#### Dataset records
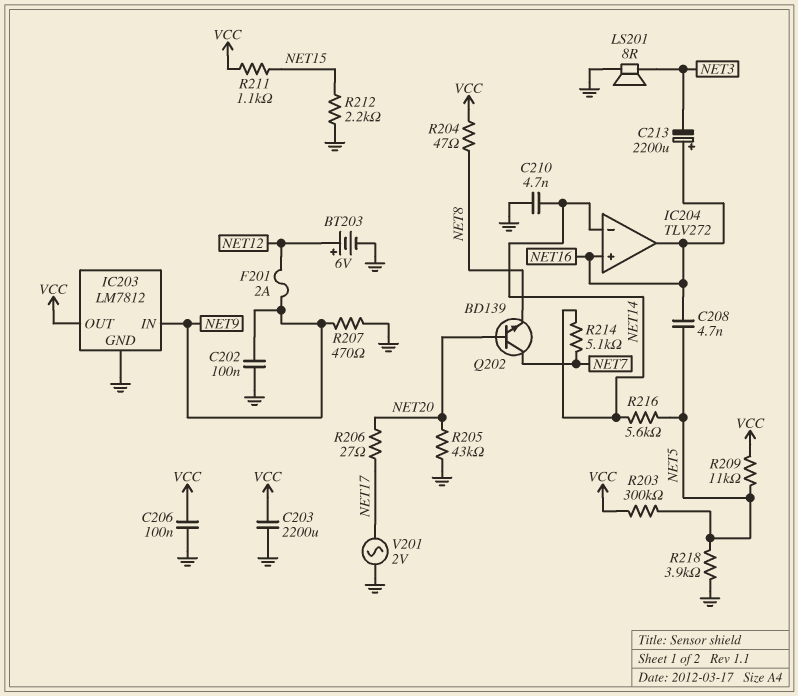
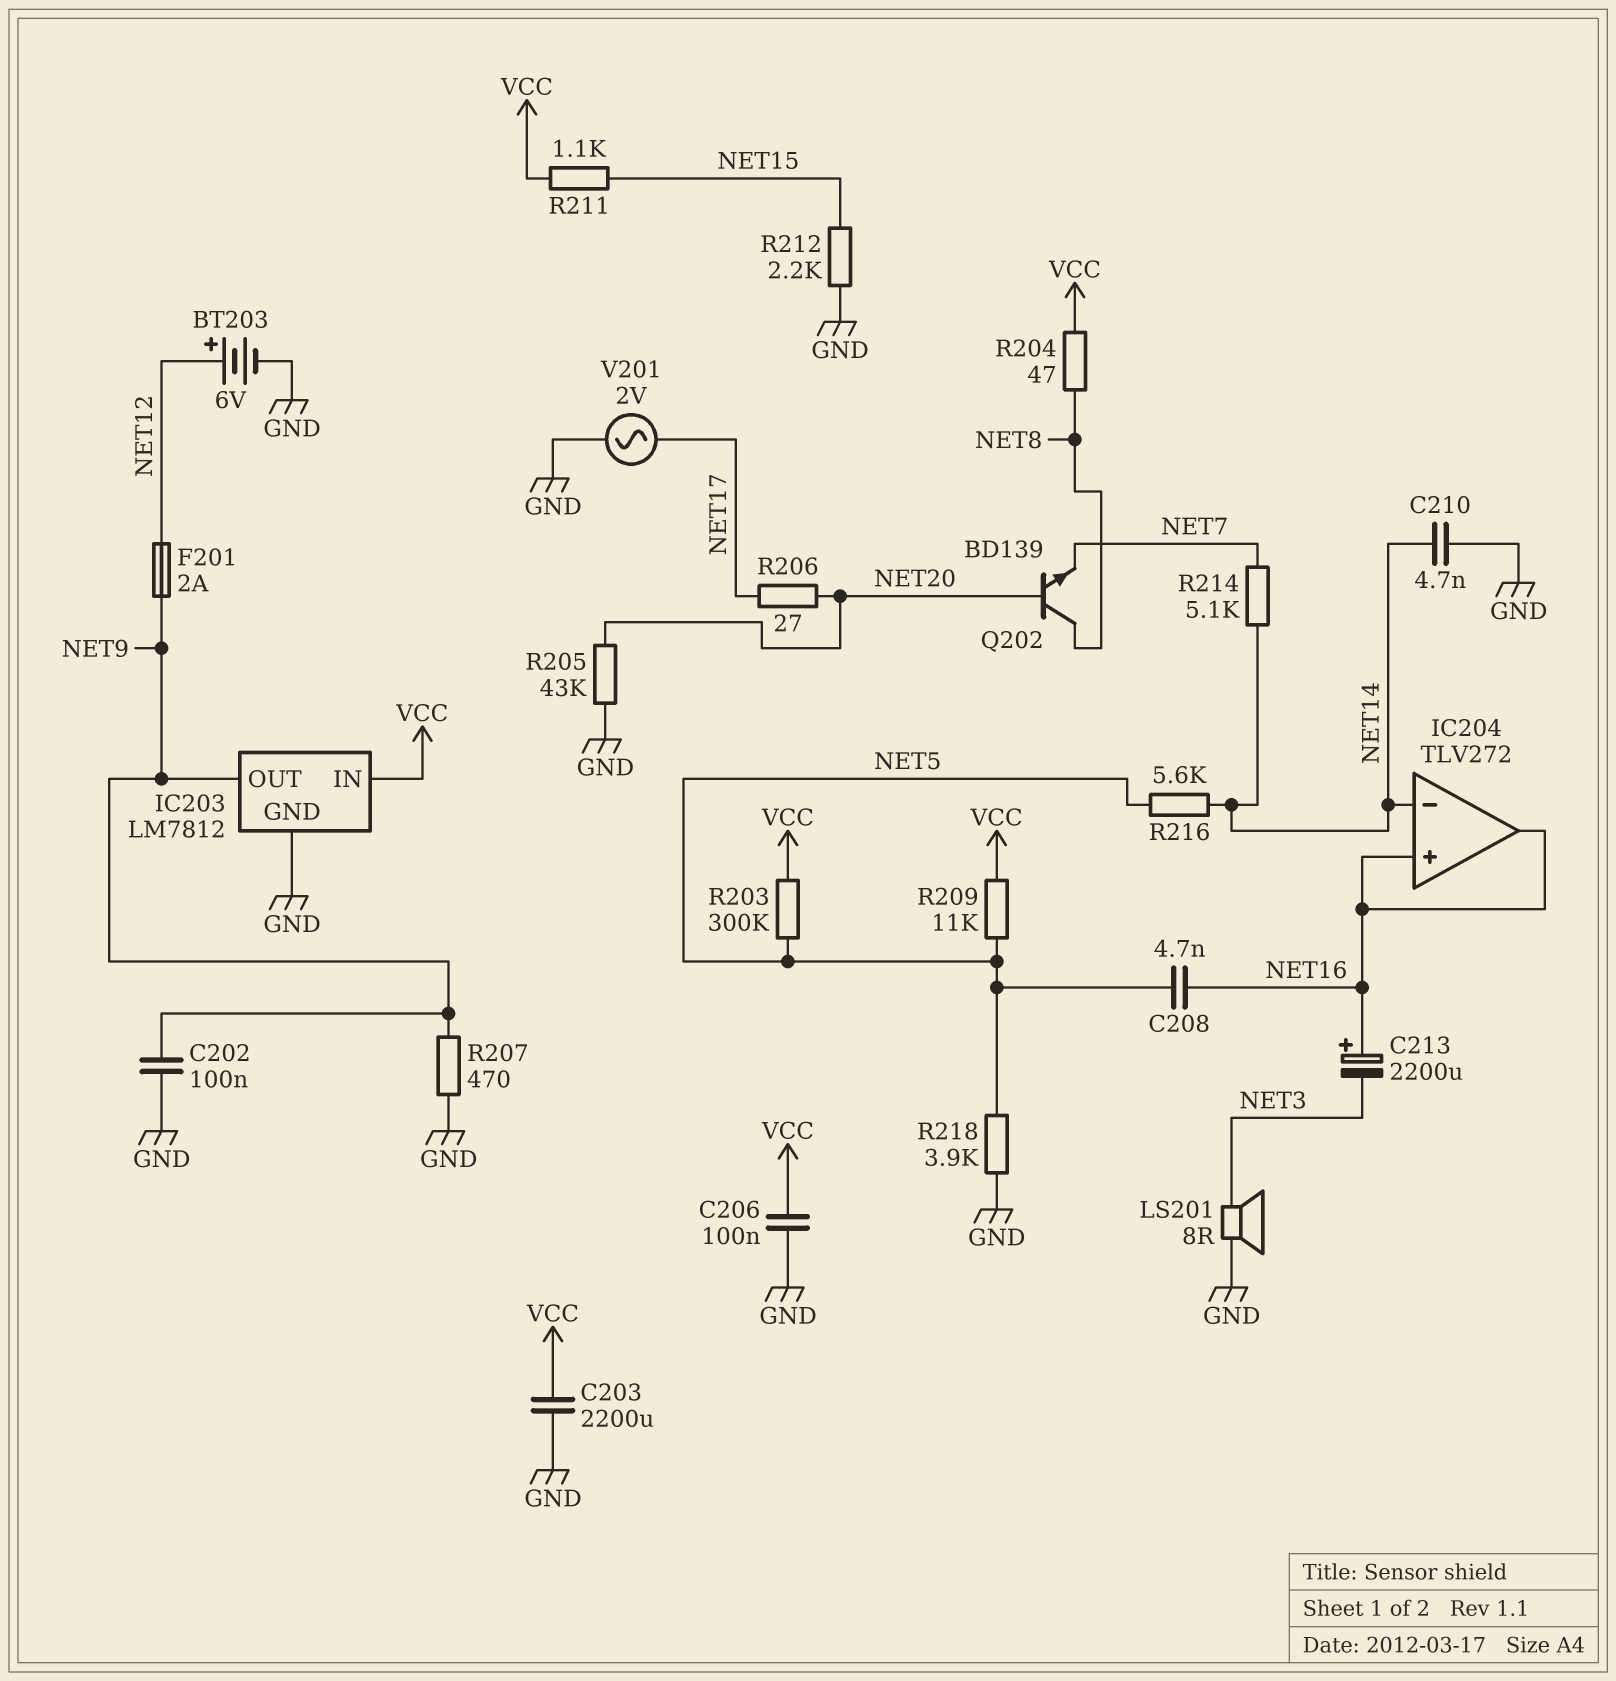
IC203 pin IN: NET9 -> VCC
IC203 pin OUT: VCC -> NET9
Q202: NPN BD139 (B NET20, C NET7, E NET8) -> NPN BD139 (B NET20, C NET8, E NET7)

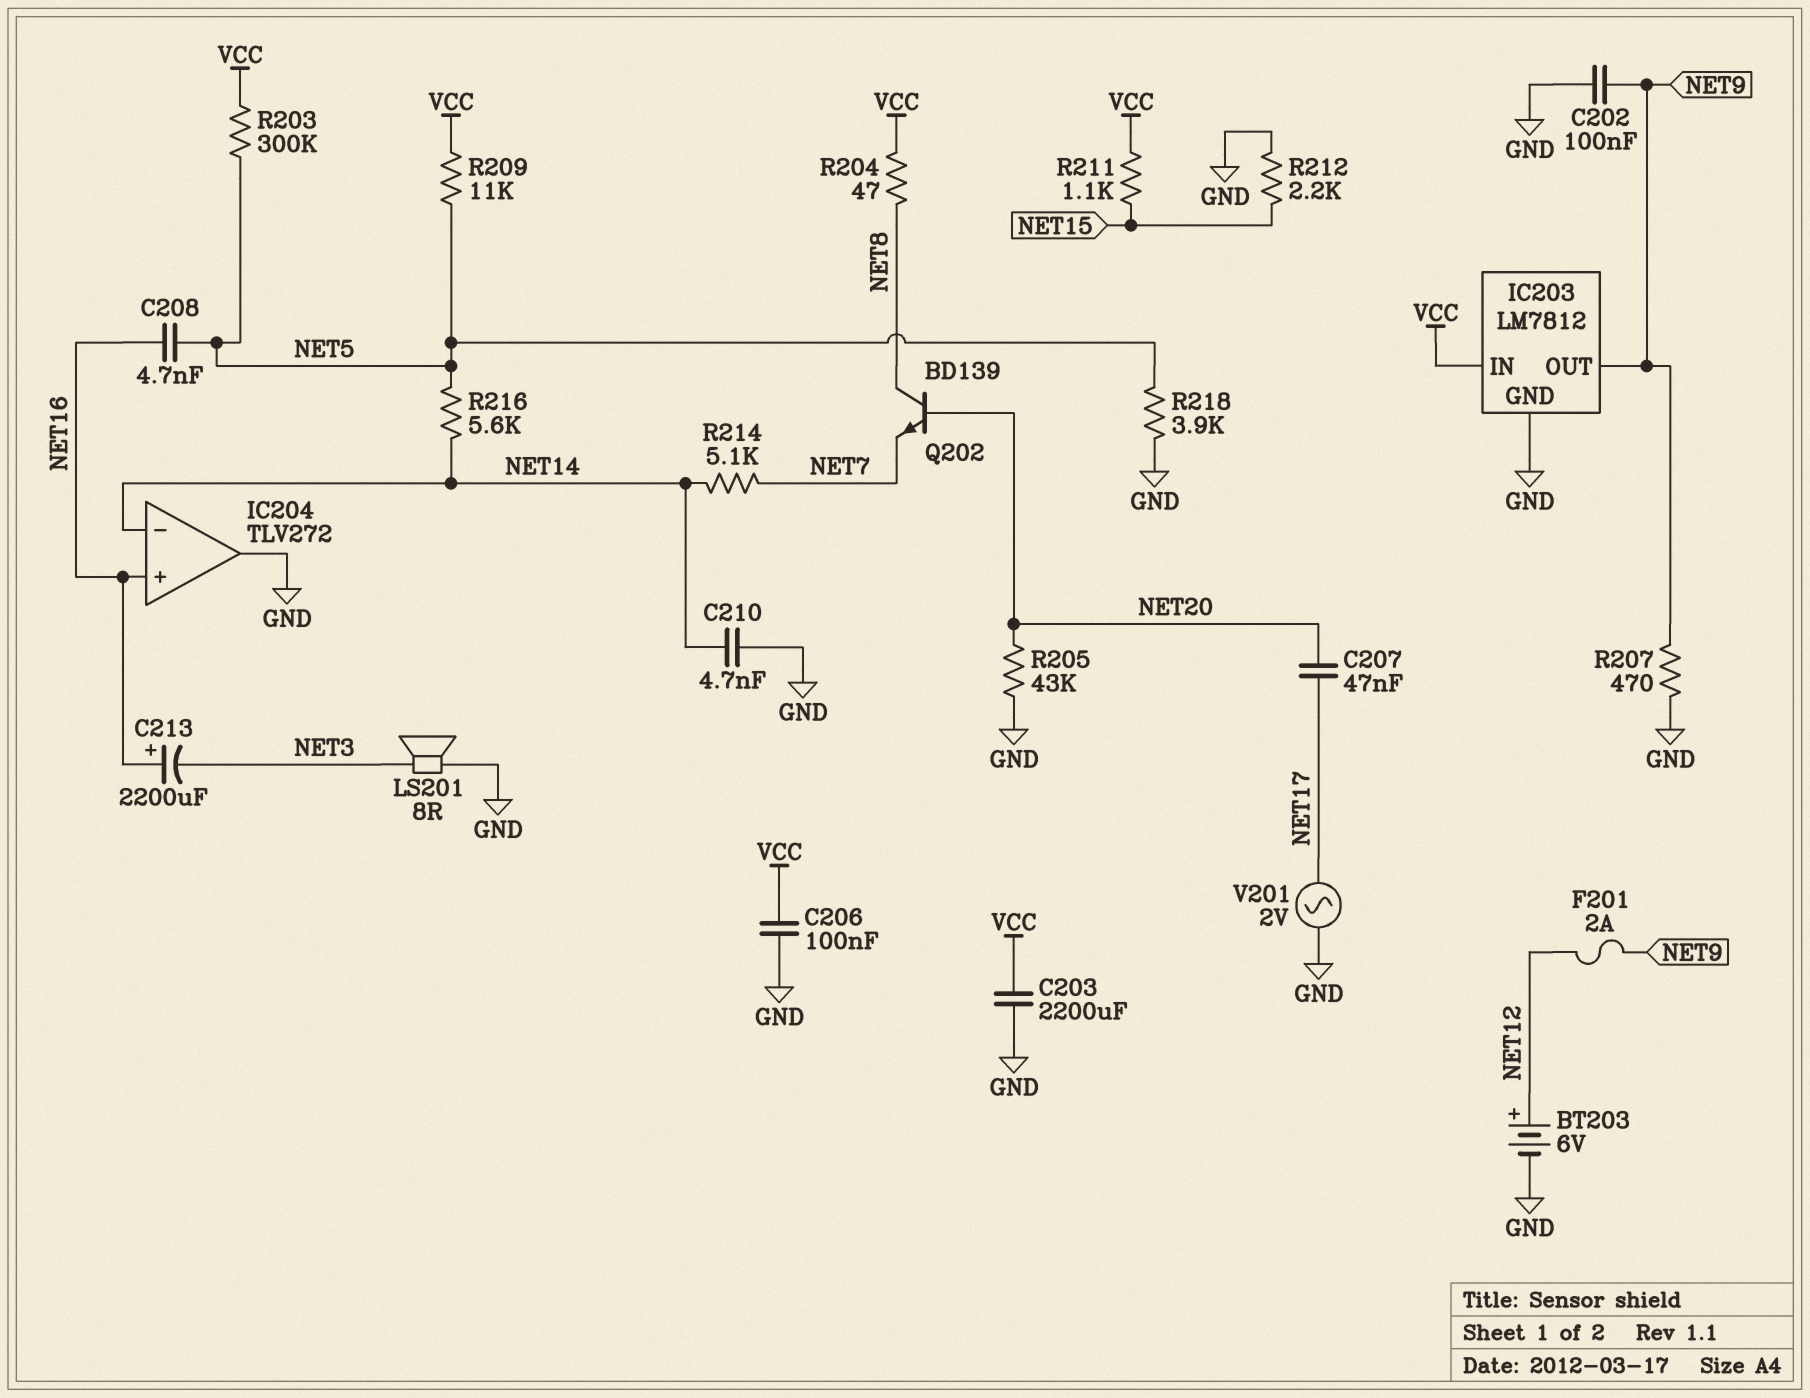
C207: none -> 47nF (NET17, NET20)
IC204 pin out: NET16 -> GND
R206: 27 (NET17, NET20) -> none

#### Task instructions
Which lines run from the one containing "Q202: NPN BD139" through the last line of the entries above? Output them exactly, both ends included, with no pictures.

#### Finished task
Q202: NPN BD139 (B NET20, C NET7, E NET8) -> NPN BD139 (B NET20, C NET8, E NET7)

C207: none -> 47nF (NET17, NET20)
IC204 pin out: NET16 -> GND
R206: 27 (NET17, NET20) -> none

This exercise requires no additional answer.